## Work to be completed
Rewrite the stretch from the start of the rows through the line containing "Image resolution: width=953" as a numbered list, and leave out any blank lines.

Start of Information provided

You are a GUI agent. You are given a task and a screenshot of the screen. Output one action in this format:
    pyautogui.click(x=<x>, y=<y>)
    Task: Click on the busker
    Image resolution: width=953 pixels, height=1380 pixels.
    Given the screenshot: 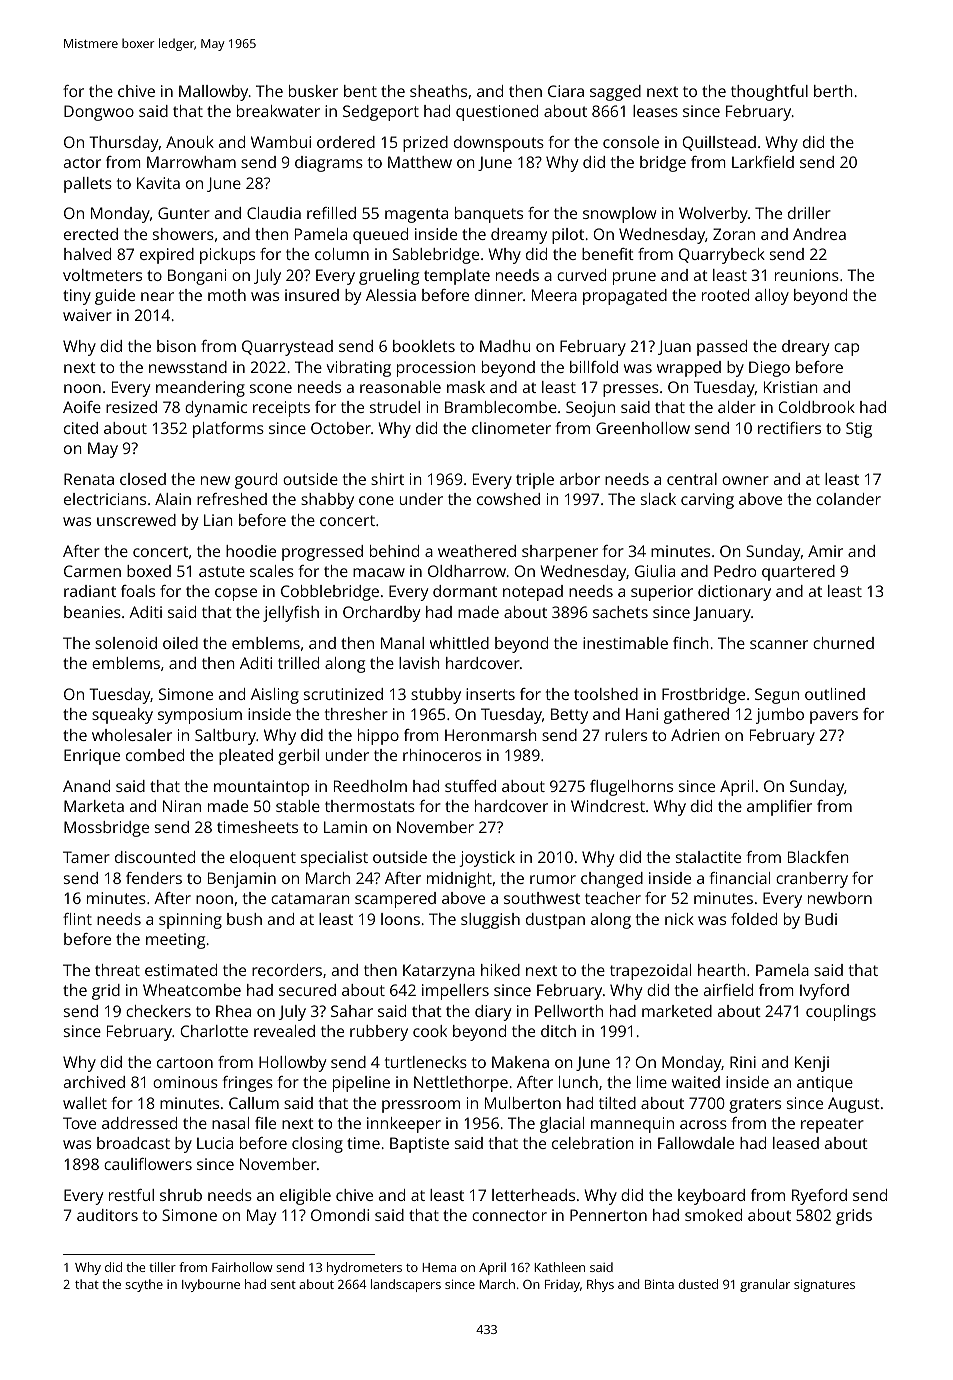 What is the action you would take?
    pyautogui.click(x=313, y=91)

End of Information provided

## Written response
1. You are a GUI agent. You are given a task and a screenshot of the screen. Output one action in this format:
2.     pyautogui.click(x=<x>, y=<y>)
3.     Task: Click on the busker
4.     Image resolution: width=953 pixels, height=1380 pixels.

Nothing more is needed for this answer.